* [EXERCISE REQUIREMENTS]:
Write out every record below exactly, so that nothing differs from what is shown.

Content starts

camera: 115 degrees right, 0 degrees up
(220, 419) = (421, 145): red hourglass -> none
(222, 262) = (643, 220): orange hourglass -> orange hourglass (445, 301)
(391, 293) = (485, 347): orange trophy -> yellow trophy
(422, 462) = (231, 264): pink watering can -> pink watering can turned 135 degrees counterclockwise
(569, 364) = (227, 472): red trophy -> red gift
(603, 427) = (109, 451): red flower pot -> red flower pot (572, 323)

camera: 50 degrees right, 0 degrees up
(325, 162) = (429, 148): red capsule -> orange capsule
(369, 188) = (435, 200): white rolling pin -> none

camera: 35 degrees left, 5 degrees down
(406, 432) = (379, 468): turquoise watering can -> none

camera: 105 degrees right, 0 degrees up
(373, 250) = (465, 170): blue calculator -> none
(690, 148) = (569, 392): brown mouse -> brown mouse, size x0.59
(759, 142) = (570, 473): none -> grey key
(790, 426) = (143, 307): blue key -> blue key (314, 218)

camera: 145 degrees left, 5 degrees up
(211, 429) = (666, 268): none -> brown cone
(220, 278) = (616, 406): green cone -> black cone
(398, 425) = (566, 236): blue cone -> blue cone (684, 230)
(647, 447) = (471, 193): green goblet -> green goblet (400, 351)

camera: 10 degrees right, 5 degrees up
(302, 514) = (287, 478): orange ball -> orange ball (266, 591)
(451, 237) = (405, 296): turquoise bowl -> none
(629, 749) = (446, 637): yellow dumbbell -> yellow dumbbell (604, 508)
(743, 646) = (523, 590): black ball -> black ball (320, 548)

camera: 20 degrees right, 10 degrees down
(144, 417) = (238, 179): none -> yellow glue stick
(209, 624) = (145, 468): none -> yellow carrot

Content ends

* [RESPONSE AREA]:
camera: 115 degrees right, 0 degrees up
(220, 419) = (421, 145): red hourglass -> none
(222, 262) = (643, 220): orange hourglass -> orange hourglass (445, 301)
(391, 293) = (485, 347): orange trophy -> yellow trophy
(422, 462) = (231, 264): pink watering can -> pink watering can turned 135 degrees counterclockwise
(569, 364) = (227, 472): red trophy -> red gift
(603, 427) = (109, 451): red flower pot -> red flower pot (572, 323)

camera: 50 degrees right, 0 degrees up
(325, 162) = (429, 148): red capsule -> orange capsule
(369, 188) = (435, 200): white rolling pin -> none

camera: 35 degrees left, 5 degrees down
(406, 432) = (379, 468): turquoise watering can -> none

camera: 105 degrees right, 0 degrees up
(373, 250) = (465, 170): blue calculator -> none
(690, 148) = (569, 392): brown mouse -> brown mouse, size x0.59
(759, 142) = (570, 473): none -> grey key
(790, 426) = (143, 307): blue key -> blue key (314, 218)

camera: 145 degrees left, 5 degrees up
(211, 429) = (666, 268): none -> brown cone
(220, 278) = (616, 406): green cone -> black cone
(398, 425) = (566, 236): blue cone -> blue cone (684, 230)
(647, 447) = (471, 193): green goblet -> green goblet (400, 351)

camera: 10 degrees right, 5 degrees up
(302, 514) = (287, 478): orange ball -> orange ball (266, 591)
(451, 237) = (405, 296): turquoise bowl -> none
(629, 749) = (446, 637): yellow dumbbell -> yellow dumbbell (604, 508)
(743, 646) = (523, 590): black ball -> black ball (320, 548)

camera: 20 degrees right, 10 degrees down
(144, 417) = (238, 179): none -> yellow glue stick
(209, 624) = (145, 468): none -> yellow carrot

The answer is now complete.